**Directions for this task:** The answer is to be the data that follows, transcribed exactly, minus its pictures.

◇ ◇ ◇ ◇ ◇ ◇ ◇

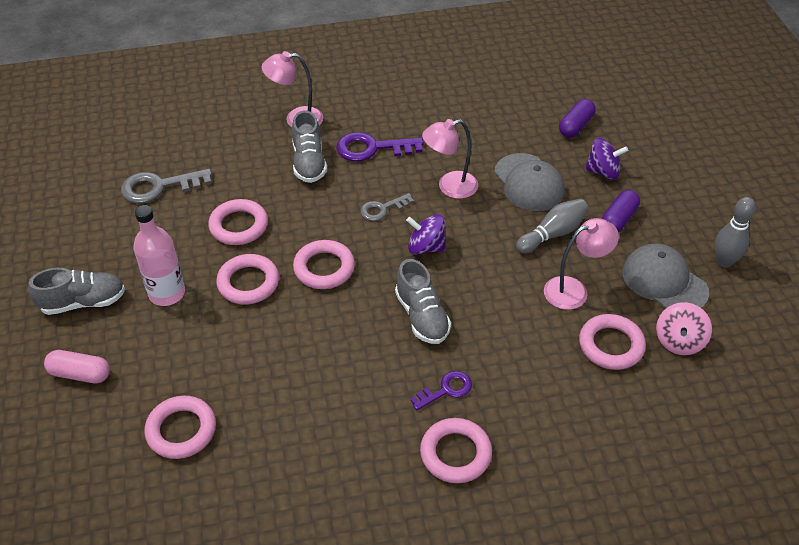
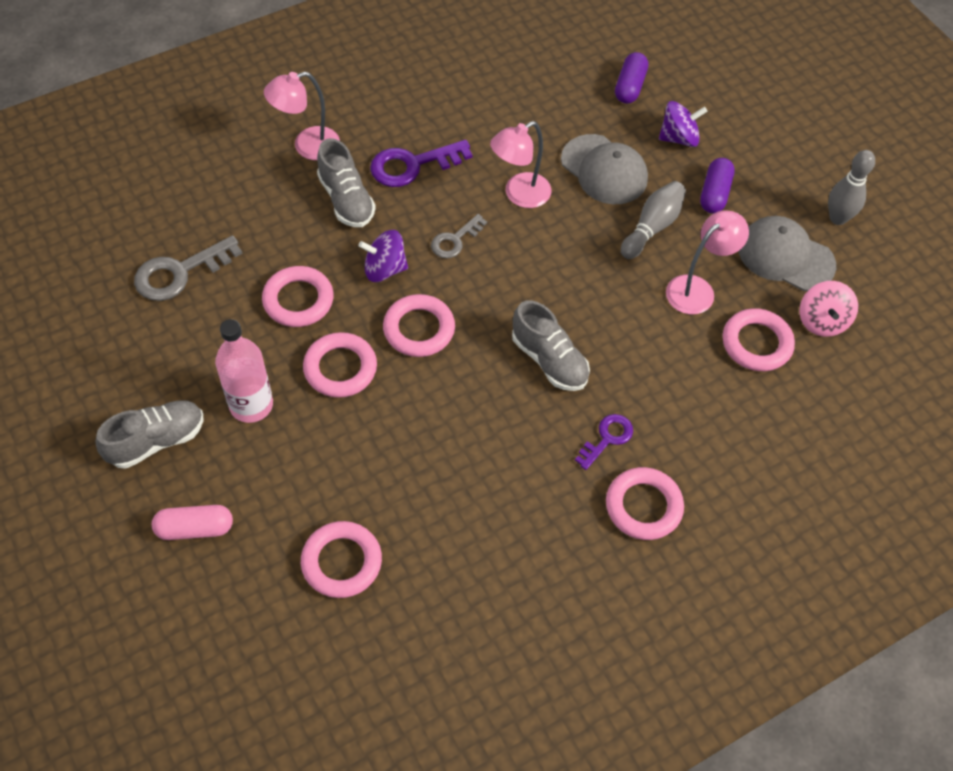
camera: 20 degrees left, 10 degrees up
(426, 247) = (521, 276): purple spinning top -> purple spinning top (384, 269)

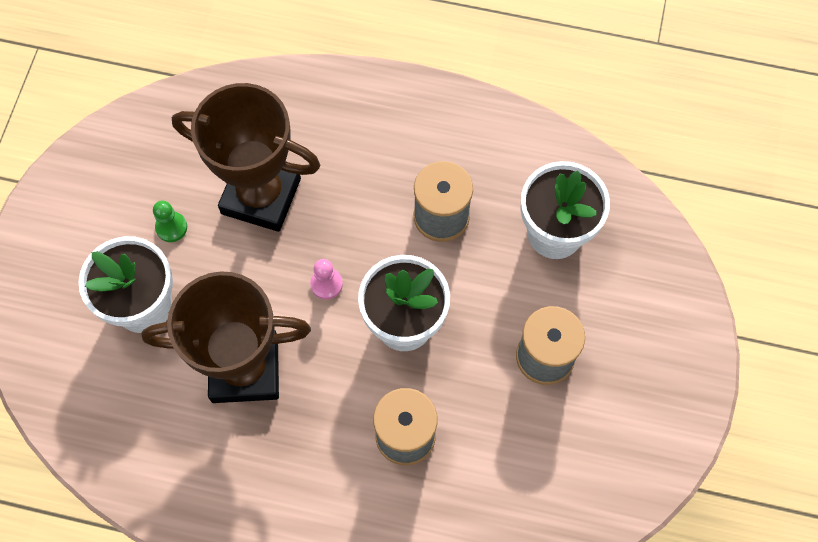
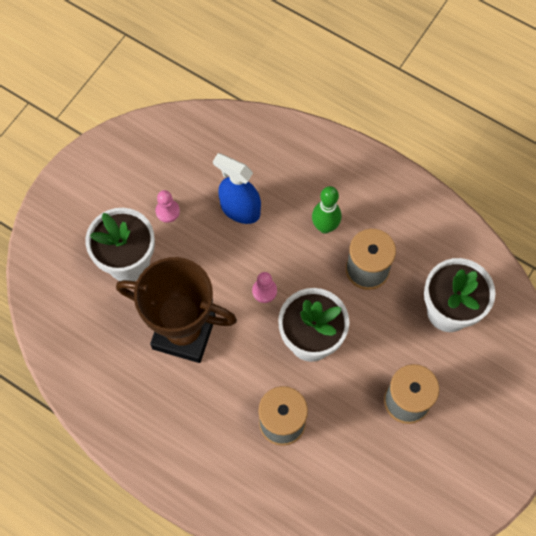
camera: 20 degrees right, 0 degrees up
(171, 227) = (167, 211): green pawn -> pink pawn
(261, 196) = (240, 210): brown trophy -> blue spray bottle
(372, 182) = (325, 227): none -> green bowling pin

◇ ◇ ◇ ◇ ◇ ◇ ◇

**Answer space:**
camera: 20 degrees left, 10 degrees up
(426, 247) = (521, 276): purple spinning top -> purple spinning top (384, 269)

camera: 20 degrees right, 0 degrees up
(171, 227) = (167, 211): green pawn -> pink pawn
(261, 196) = (240, 210): brown trophy -> blue spray bottle
(372, 182) = (325, 227): none -> green bowling pin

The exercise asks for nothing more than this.